-- Opening Marker --

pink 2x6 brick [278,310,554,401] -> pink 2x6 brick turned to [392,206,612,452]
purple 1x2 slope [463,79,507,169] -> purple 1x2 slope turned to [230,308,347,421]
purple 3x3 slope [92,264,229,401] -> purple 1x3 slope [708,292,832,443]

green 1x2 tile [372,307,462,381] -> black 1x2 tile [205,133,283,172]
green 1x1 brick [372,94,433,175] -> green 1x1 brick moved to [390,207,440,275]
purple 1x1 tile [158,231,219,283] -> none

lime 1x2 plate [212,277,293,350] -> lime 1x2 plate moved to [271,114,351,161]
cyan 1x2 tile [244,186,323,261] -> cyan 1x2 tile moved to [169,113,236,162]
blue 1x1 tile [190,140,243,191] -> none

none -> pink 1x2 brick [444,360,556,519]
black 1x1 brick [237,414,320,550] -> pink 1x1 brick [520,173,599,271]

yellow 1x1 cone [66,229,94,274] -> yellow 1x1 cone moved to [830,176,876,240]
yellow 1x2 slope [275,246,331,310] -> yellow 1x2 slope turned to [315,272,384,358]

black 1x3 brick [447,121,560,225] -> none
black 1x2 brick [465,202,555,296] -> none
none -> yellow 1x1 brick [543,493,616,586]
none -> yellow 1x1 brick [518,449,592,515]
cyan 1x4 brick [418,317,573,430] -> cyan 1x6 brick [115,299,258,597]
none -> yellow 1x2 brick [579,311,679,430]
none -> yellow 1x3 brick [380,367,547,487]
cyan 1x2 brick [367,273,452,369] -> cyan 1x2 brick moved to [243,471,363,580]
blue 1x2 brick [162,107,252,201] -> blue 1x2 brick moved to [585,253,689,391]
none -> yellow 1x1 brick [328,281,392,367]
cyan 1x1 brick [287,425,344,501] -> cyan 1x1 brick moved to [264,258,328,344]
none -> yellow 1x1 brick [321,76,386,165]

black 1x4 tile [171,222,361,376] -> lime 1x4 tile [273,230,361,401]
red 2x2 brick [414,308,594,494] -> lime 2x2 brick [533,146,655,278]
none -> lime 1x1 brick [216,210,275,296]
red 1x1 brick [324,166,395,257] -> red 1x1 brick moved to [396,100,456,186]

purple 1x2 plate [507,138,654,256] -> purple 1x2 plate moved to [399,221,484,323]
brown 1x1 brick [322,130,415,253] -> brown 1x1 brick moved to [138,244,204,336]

-- Closing Marker --

> **What the exercise asks**: Wherever "turned" occurs in the records above, copy the line it sits in.

> **Finished task**:
pink 2x6 brick [278,310,554,401] -> pink 2x6 brick turned to [392,206,612,452]
purple 1x2 slope [463,79,507,169] -> purple 1x2 slope turned to [230,308,347,421]
yellow 1x2 slope [275,246,331,310] -> yellow 1x2 slope turned to [315,272,384,358]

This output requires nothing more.